--- Data Enclosed Below ---

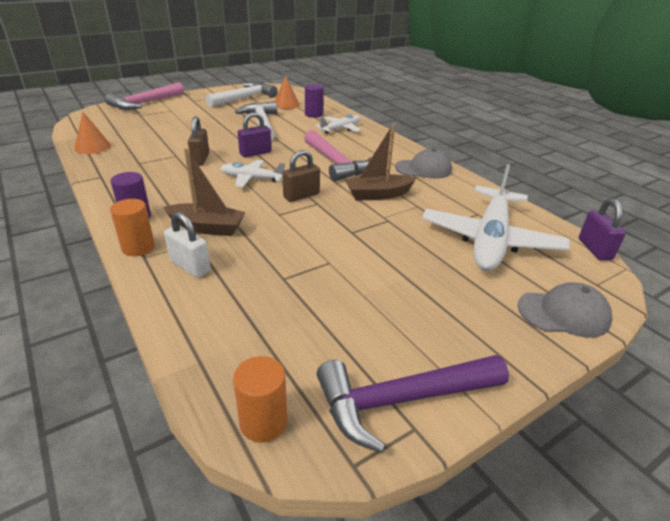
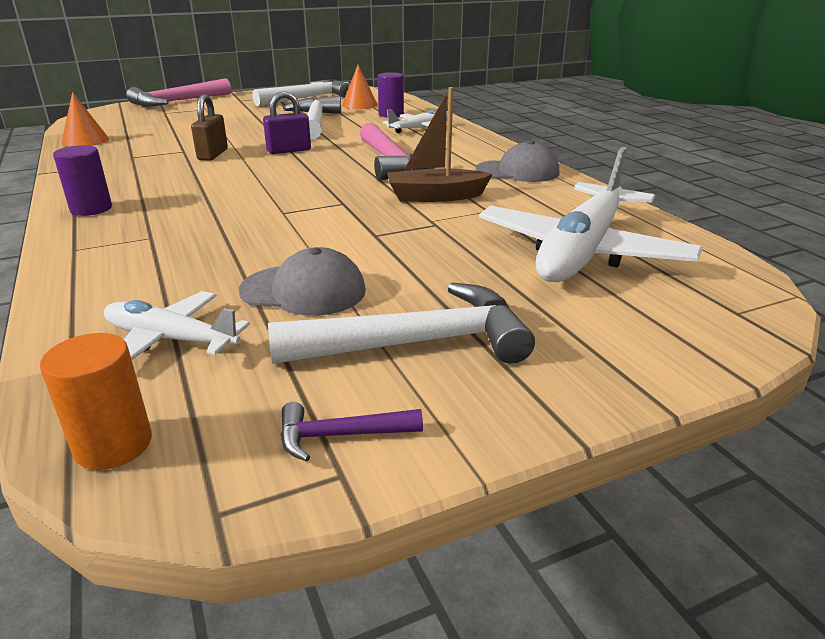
camera: 10 degrees right, 5 degrees down
orange cylinder [110,199,155,256] -> none
brown boat [163,148,246,236] -> none
white padlock [164,212,211,278] -> none
white plane [220,160,286,187] -> white plane moved to [104,291,250,360]
brown padlock [282,150,320,202] -> none
purple hammer [317,355,509,453] -> purple hammer [280,402,423,462], size x0.47
grey cap [518,282,612,338] -> grey cap moved to [239,247,366,316]
purple padlock [579,199,626,261] -> none
none -> white hammer [268,283,535,364]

--- End of Enclosed Data ---

## Work to complete
Repeat the records above word for word, apart from the pictures.

## Result of the exercise
camera: 10 degrees right, 5 degrees down
orange cylinder [110,199,155,256] -> none
brown boat [163,148,246,236] -> none
white padlock [164,212,211,278] -> none
white plane [220,160,286,187] -> white plane moved to [104,291,250,360]
brown padlock [282,150,320,202] -> none
purple hammer [317,355,509,453] -> purple hammer [280,402,423,462], size x0.47
grey cap [518,282,612,338] -> grey cap moved to [239,247,366,316]
purple padlock [579,199,626,261] -> none
none -> white hammer [268,283,535,364]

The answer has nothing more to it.